Available data START
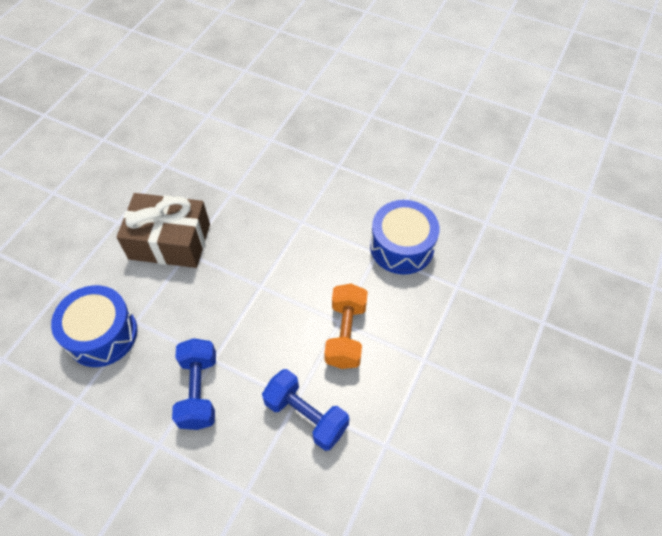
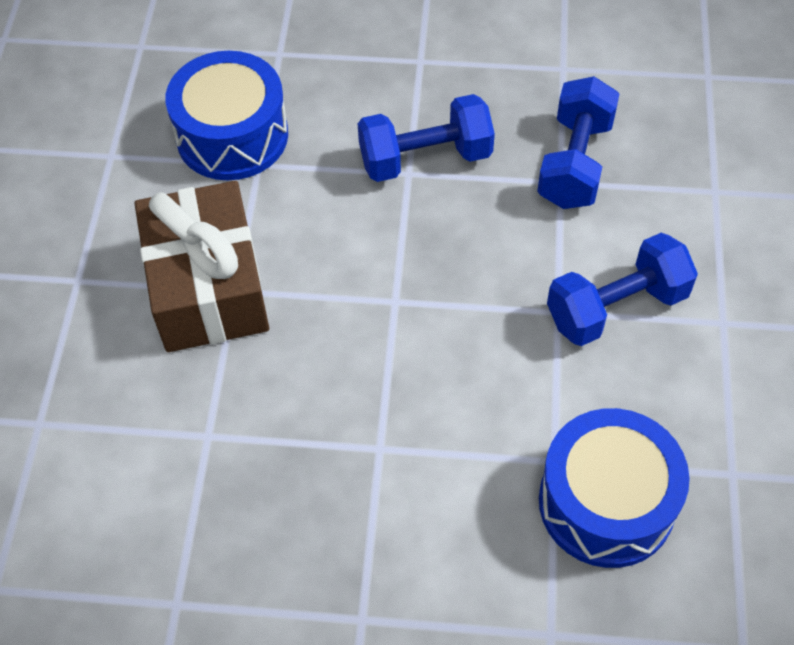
camera: 110 degrees left, 0 degrees up
(170, 241) = (367, 490): brown gift -> brown gift (208, 287)
(346, 334) = (425, 158): orange dumbbell -> blue dumbbell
Available data END
Work instructions: Retype the whole listing word for word. Skip the pictures.

Solution:
camera: 110 degrees left, 0 degrees up
(170, 241) = (367, 490): brown gift -> brown gift (208, 287)
(346, 334) = (425, 158): orange dumbbell -> blue dumbbell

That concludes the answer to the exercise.